**Entries:**
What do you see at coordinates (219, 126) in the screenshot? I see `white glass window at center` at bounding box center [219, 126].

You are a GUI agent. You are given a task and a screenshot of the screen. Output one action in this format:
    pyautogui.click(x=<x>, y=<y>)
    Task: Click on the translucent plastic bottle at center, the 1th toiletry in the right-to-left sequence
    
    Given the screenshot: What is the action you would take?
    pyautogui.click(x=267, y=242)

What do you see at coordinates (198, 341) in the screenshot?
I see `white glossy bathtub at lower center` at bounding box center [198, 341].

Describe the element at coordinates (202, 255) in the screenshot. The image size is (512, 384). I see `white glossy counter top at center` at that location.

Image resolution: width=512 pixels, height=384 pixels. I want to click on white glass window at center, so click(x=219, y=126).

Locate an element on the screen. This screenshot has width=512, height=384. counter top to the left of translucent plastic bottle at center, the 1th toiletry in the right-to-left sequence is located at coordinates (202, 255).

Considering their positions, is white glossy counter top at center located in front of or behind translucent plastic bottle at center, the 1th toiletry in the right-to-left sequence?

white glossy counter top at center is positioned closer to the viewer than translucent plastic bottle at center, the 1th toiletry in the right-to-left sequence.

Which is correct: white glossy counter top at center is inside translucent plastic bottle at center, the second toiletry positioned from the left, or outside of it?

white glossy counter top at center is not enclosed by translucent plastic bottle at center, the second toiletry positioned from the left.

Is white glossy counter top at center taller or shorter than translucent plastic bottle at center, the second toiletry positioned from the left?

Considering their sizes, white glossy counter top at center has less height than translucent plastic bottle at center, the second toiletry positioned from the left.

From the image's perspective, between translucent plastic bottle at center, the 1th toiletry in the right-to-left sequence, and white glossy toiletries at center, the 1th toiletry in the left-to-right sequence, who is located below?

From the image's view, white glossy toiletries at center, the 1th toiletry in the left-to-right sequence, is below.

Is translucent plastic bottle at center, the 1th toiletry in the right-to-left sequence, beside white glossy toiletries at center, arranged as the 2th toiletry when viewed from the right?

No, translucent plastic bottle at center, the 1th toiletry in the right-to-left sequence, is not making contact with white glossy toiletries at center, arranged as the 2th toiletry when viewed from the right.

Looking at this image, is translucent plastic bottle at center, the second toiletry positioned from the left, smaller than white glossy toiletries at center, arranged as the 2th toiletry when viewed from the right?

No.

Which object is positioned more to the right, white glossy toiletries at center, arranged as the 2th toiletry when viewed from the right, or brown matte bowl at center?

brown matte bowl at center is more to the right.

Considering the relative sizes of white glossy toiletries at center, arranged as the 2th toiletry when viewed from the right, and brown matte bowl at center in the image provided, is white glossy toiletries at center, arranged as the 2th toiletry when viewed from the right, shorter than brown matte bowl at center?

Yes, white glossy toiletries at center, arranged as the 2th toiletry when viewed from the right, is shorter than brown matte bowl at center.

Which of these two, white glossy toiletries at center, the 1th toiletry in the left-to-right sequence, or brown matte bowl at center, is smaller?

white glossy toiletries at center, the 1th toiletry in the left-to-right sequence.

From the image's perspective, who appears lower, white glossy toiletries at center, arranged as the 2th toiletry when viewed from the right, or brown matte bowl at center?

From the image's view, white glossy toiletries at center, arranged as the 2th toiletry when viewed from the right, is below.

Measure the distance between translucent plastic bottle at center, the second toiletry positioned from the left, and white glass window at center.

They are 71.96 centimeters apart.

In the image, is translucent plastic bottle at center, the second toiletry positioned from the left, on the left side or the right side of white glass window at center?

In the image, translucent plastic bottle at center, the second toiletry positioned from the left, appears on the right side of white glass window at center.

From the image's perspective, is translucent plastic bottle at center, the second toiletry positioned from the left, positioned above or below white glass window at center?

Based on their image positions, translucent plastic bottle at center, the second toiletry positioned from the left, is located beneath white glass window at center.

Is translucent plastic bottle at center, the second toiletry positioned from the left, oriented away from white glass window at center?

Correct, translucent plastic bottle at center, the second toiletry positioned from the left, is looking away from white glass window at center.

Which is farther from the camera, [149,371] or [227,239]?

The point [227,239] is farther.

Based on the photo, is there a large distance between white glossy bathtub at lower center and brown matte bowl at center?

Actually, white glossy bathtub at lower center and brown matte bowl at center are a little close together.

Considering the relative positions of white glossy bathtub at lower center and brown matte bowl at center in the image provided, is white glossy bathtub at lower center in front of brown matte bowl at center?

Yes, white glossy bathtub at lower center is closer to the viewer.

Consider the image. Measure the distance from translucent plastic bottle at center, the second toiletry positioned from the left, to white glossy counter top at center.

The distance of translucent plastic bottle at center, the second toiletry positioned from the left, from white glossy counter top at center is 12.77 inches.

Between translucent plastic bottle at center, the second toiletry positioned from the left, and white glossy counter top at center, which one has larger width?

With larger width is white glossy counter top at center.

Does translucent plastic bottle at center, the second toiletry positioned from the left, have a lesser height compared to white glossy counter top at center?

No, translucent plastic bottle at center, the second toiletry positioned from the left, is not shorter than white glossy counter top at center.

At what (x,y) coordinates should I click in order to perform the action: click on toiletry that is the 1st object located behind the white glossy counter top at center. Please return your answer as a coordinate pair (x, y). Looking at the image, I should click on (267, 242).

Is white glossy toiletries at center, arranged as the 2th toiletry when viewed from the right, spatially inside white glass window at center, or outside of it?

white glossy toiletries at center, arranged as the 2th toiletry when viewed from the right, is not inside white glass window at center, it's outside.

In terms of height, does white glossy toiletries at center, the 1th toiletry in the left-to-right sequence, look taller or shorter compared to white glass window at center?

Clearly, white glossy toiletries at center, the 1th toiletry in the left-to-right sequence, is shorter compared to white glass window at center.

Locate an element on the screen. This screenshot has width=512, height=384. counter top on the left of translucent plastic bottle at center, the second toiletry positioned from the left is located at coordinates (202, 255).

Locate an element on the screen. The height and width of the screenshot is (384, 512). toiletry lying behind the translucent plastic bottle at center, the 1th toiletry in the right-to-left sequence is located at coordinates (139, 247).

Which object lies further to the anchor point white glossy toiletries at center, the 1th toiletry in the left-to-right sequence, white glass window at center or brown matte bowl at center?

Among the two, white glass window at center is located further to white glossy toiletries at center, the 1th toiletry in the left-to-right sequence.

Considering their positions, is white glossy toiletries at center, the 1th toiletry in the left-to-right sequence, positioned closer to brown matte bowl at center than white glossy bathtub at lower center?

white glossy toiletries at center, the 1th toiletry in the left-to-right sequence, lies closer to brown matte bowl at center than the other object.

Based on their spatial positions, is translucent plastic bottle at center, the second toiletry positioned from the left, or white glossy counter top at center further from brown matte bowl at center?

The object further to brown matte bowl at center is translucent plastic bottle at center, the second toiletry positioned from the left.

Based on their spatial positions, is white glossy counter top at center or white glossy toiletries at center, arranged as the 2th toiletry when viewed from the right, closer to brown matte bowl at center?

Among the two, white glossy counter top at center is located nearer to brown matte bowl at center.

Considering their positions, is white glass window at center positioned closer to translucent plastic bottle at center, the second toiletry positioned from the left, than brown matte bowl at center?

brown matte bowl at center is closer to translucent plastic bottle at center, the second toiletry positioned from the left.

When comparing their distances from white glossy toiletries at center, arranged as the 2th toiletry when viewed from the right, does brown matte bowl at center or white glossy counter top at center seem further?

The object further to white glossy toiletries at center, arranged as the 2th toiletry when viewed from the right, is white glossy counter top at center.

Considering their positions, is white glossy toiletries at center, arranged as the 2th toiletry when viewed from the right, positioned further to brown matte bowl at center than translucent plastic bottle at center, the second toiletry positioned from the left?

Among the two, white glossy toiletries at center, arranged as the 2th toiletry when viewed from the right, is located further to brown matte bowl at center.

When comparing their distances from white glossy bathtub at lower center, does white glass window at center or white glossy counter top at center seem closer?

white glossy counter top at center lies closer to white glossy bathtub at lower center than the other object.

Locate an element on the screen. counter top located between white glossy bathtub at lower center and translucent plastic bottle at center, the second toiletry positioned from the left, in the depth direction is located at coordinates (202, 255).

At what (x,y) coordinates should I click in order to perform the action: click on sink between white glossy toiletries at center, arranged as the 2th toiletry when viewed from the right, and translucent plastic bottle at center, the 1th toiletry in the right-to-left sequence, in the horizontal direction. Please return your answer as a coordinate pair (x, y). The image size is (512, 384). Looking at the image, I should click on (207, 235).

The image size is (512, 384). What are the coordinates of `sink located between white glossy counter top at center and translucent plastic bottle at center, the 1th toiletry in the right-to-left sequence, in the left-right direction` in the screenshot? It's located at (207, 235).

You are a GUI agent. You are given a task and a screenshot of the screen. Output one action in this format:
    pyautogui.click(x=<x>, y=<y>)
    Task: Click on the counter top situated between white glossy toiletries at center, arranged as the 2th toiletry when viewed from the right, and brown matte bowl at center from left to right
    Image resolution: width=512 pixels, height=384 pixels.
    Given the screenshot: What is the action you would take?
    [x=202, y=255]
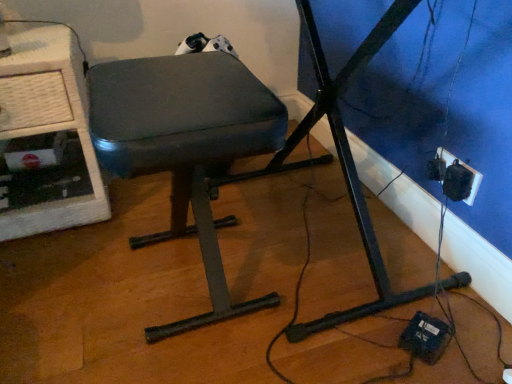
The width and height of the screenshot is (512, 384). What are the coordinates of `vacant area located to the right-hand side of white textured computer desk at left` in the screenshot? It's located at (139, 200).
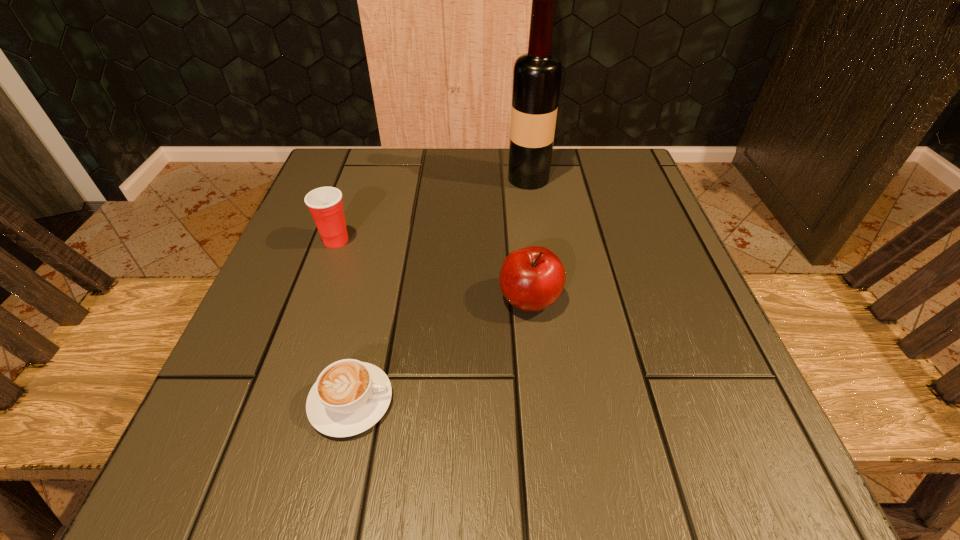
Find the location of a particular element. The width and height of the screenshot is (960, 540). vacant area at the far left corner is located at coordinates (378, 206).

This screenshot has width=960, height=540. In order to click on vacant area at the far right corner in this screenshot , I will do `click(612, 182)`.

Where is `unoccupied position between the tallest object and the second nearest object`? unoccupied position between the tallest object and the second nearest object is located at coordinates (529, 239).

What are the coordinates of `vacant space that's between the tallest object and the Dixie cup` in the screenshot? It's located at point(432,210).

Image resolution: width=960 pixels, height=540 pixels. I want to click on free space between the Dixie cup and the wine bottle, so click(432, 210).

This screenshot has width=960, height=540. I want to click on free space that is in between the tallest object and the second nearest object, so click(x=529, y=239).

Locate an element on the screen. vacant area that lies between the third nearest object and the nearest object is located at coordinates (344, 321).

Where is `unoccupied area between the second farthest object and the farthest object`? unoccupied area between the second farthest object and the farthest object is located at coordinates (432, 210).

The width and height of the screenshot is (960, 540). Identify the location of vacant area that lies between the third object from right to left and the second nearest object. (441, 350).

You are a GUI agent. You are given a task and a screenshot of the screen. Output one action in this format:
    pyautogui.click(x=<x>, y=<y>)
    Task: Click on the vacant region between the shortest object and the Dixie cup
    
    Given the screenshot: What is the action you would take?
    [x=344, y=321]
---
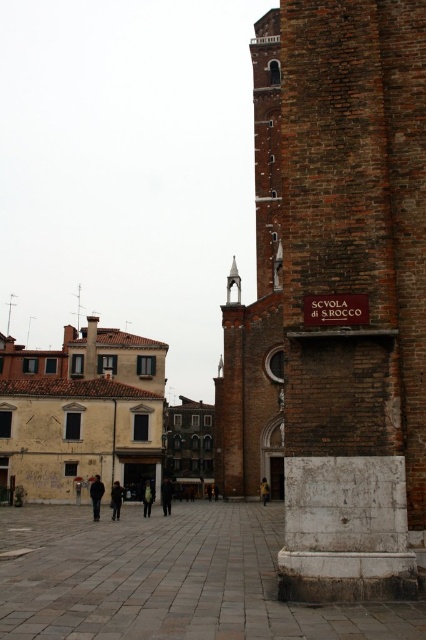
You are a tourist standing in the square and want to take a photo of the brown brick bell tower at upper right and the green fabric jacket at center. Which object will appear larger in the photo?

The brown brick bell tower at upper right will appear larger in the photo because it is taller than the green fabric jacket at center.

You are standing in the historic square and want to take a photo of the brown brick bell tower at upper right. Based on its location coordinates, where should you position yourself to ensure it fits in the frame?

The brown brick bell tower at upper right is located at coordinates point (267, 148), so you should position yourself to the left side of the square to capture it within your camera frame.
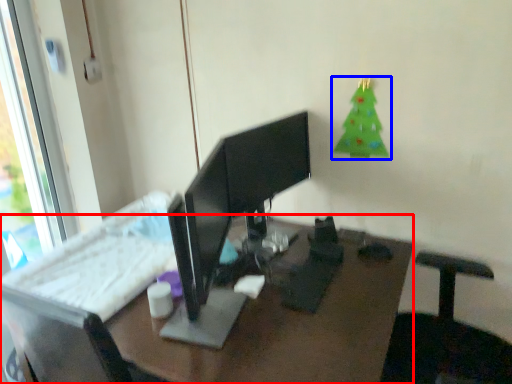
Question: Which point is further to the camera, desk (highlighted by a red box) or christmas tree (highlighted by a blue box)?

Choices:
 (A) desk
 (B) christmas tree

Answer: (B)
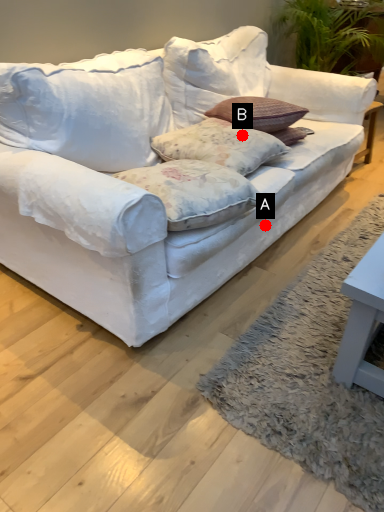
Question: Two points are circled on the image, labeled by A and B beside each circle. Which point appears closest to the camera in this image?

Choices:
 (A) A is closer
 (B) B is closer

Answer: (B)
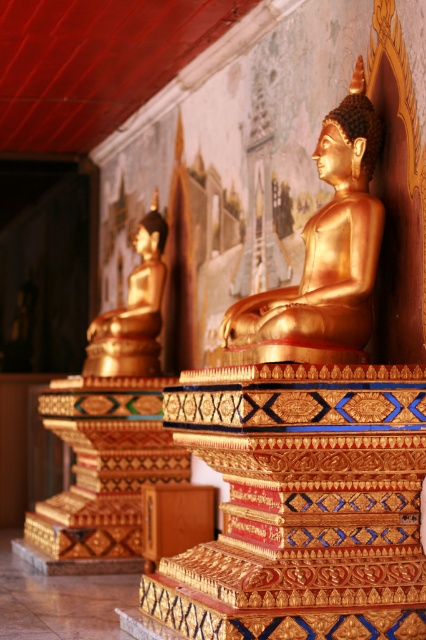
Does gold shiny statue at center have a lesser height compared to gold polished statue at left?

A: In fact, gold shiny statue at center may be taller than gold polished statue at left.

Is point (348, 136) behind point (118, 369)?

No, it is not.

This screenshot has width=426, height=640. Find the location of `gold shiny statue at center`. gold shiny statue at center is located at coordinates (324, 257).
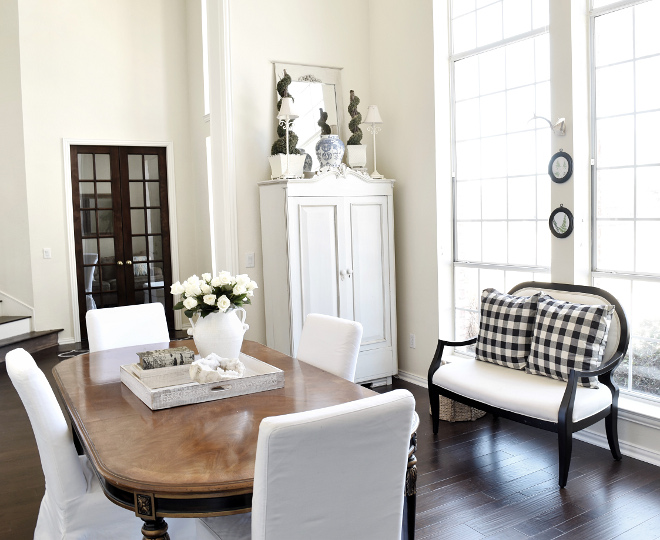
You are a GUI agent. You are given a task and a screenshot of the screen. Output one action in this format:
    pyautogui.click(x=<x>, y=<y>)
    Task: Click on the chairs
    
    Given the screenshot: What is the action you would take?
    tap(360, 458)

**To do:**
How many lines in the rows above contain the word "tower"? Give only the number.

**Exercise response:**
4